── DATA FOR REVIEW

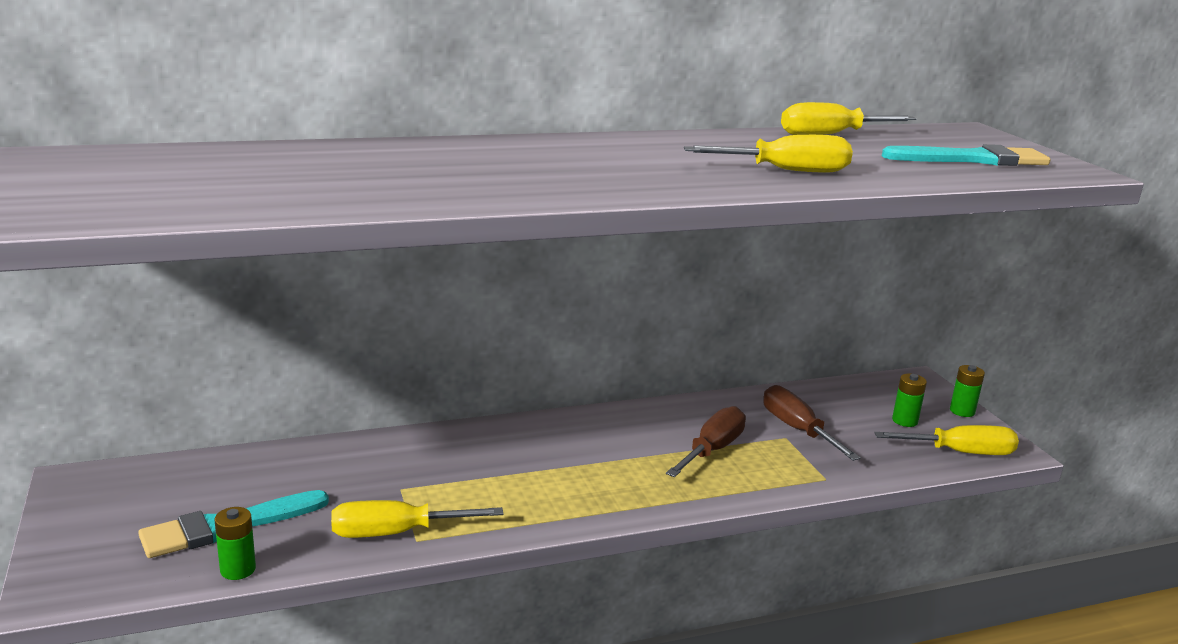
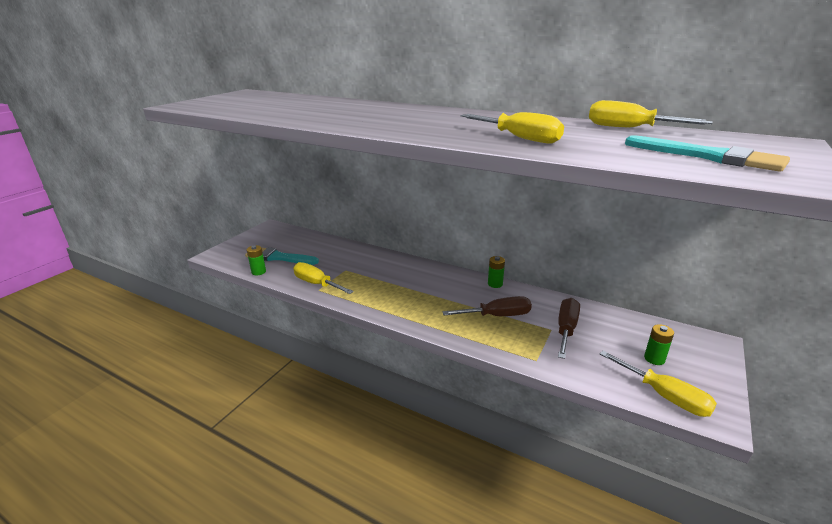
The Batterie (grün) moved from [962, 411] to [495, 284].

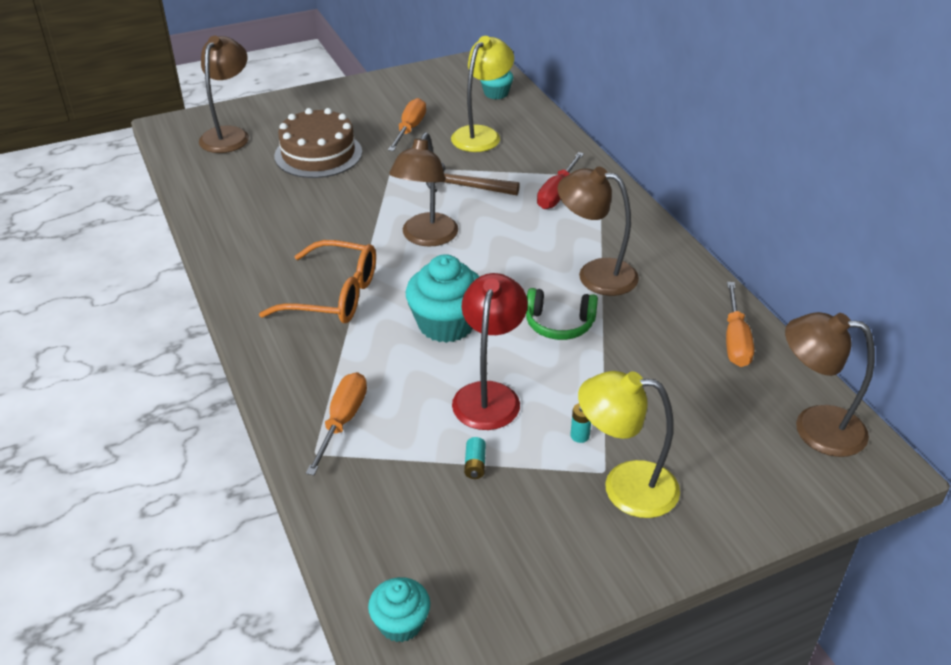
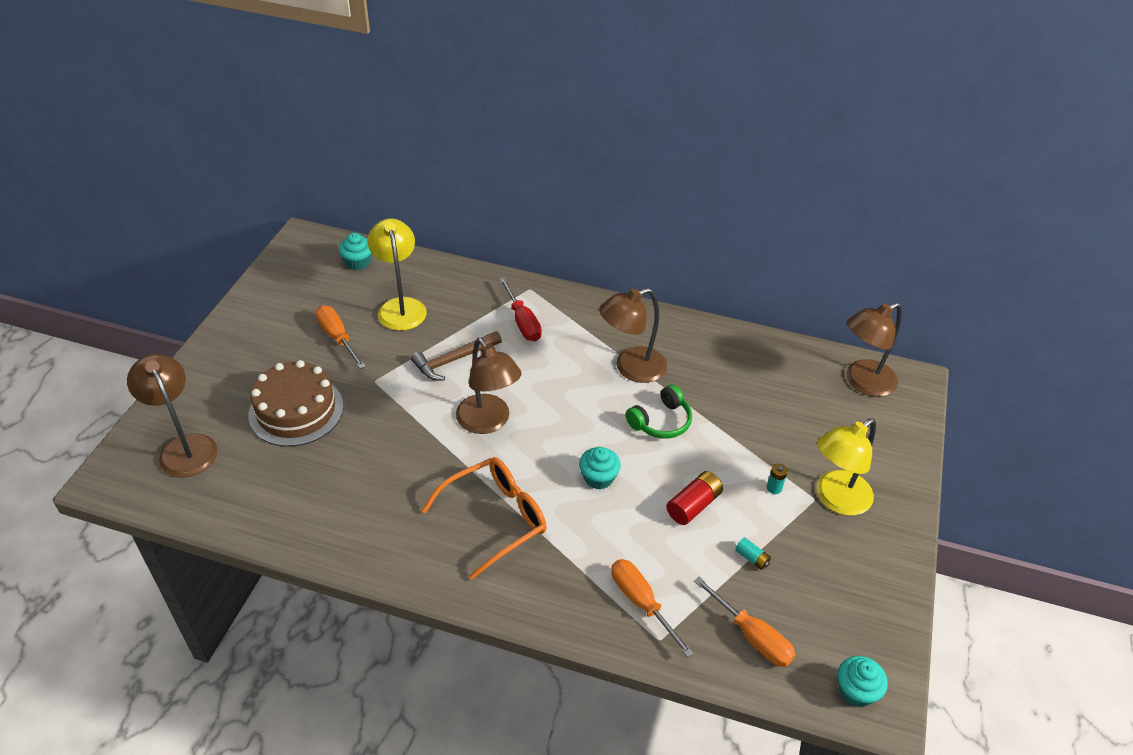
The Muffin (türkis) at [446, 324] changed to 0.58 times the size. The Lampe (rot) at [489, 395] was replaced by the Batterie (rot) at [693, 505]. The Schraubenzieher (orange) moved from [735, 340] to [752, 636].

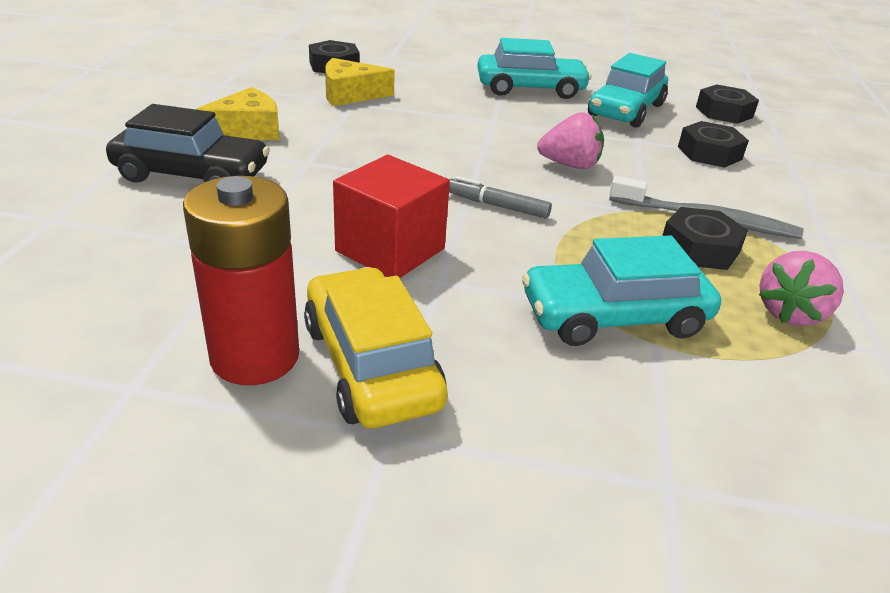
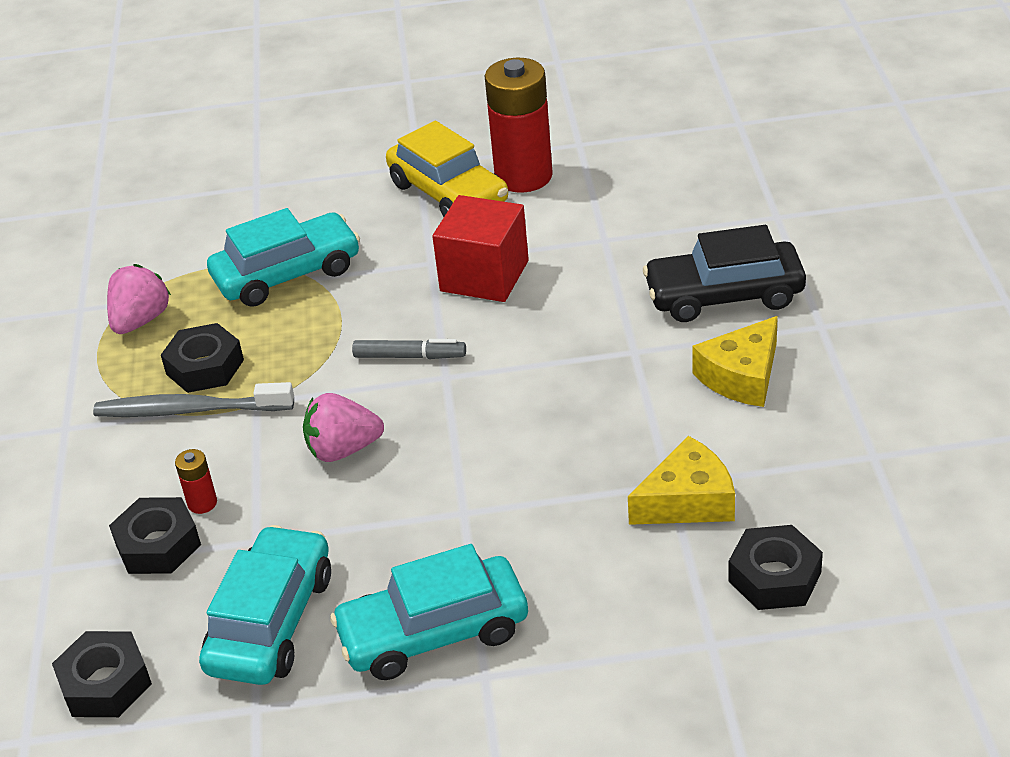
The Batterie (rot) at [202, 503] appeared.

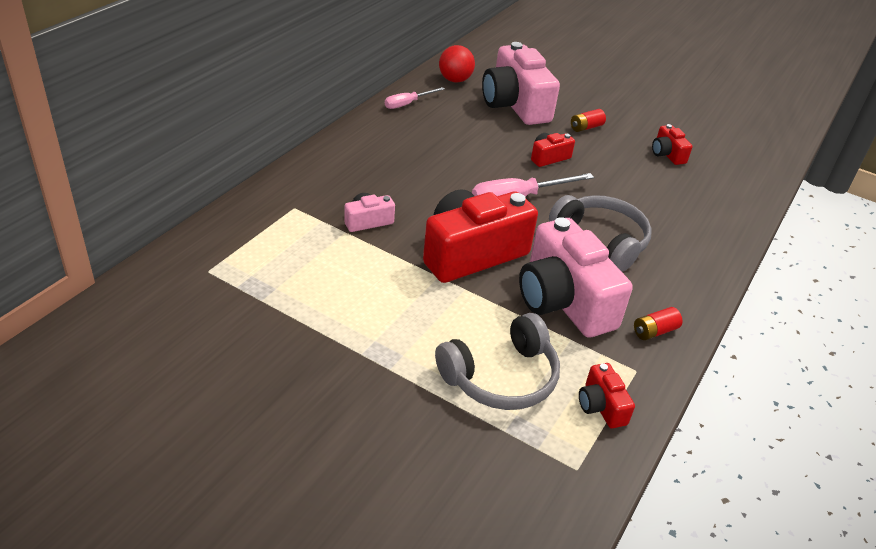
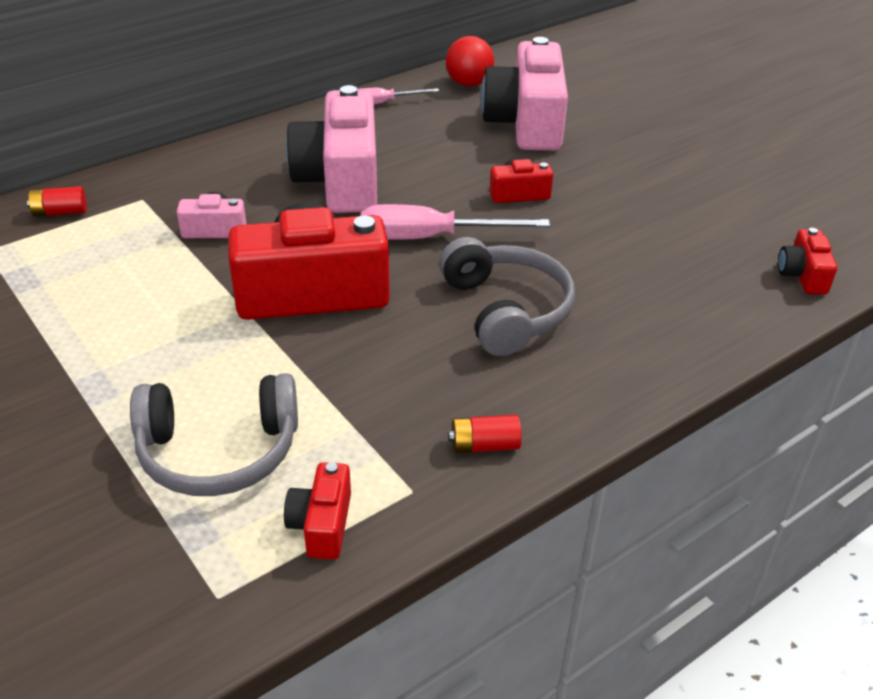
The Kamera (rosa) moved from [563, 301] to [340, 180]. The Batterie (rot) moved from [586, 127] to [60, 212]. The Kamera (rot) moved from [667, 154] to [802, 275].

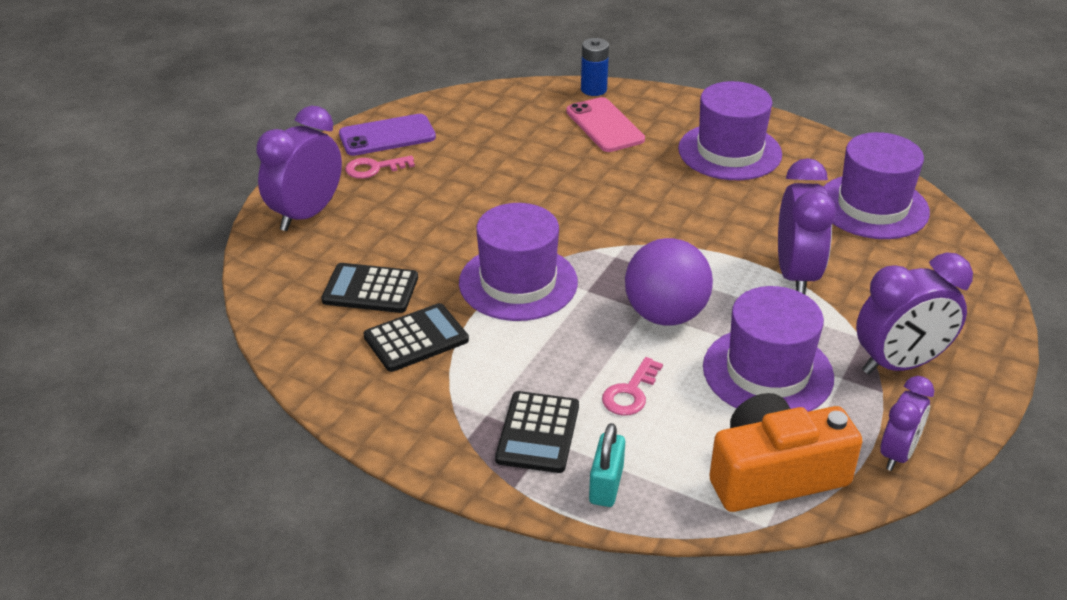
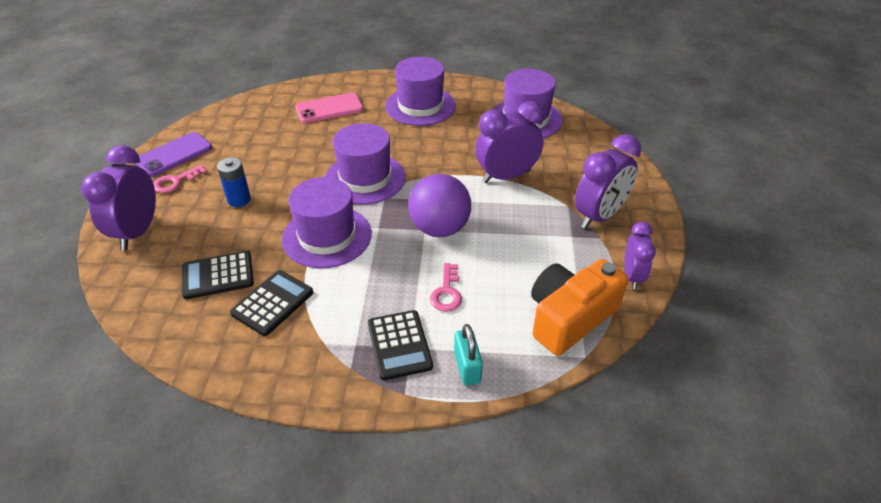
The Handy (rosa) at [604, 125] turned 60 degrees counterclockwise. The Batterie (blau) moved from [593, 89] to [239, 200]. The Hut (lila) moved from [767, 372] to [365, 178]. The Wecker (lila) at [796, 275] turned 90 degrees counterclockwise.

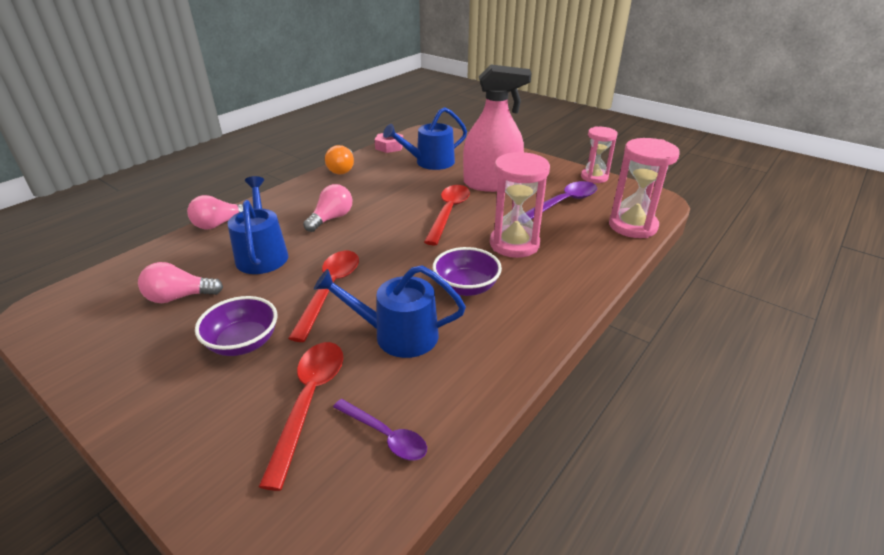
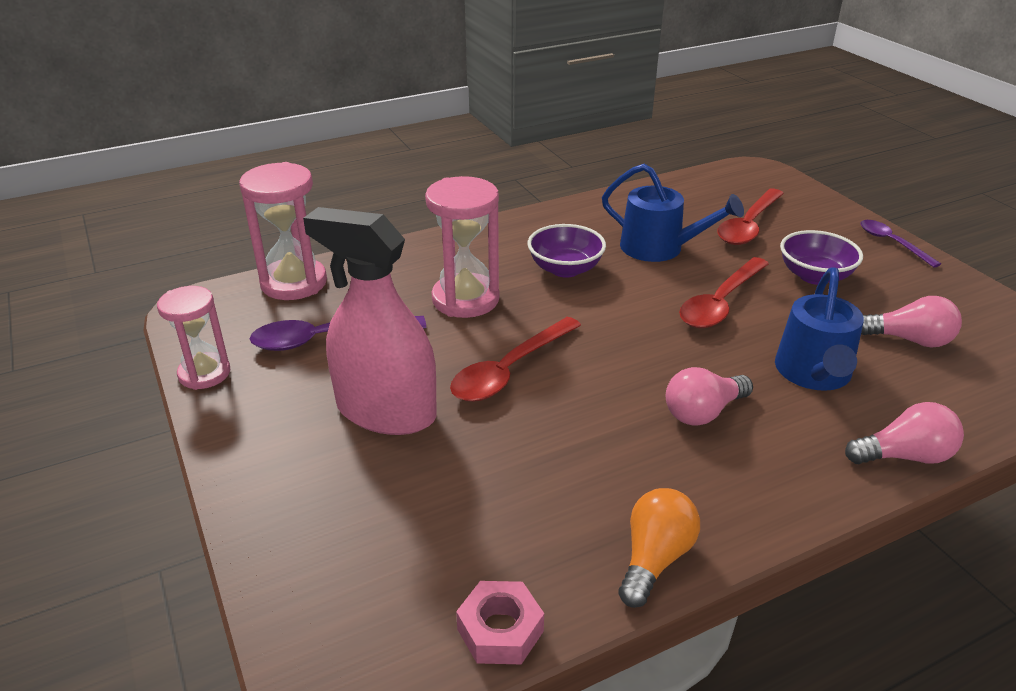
The Löffel (lila) moved from [385, 435] to [892, 243]. The Gießkanne (blau) at [430, 162] disappeared.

────

Copy word for word only the lines above from the one with "The Muffin (türkis)" through the one with "The Kamera (rosa)". Leave pictures out.

> _RESULT FOR THIS EXERCISE_
The Muffin (türkis) at [446, 324] changed to 0.58 times the size. The Lampe (rot) at [489, 395] was replaced by the Batterie (rot) at [693, 505]. The Schraubenzieher (orange) moved from [735, 340] to [752, 636].

The Batterie (rot) at [202, 503] appeared.

The Kamera (rosa) moved from [563, 301] to [340, 180]. The Batterie (rot) moved from [586, 127] to [60, 212]. The Kamera (rot) moved from [667, 154] to [802, 275].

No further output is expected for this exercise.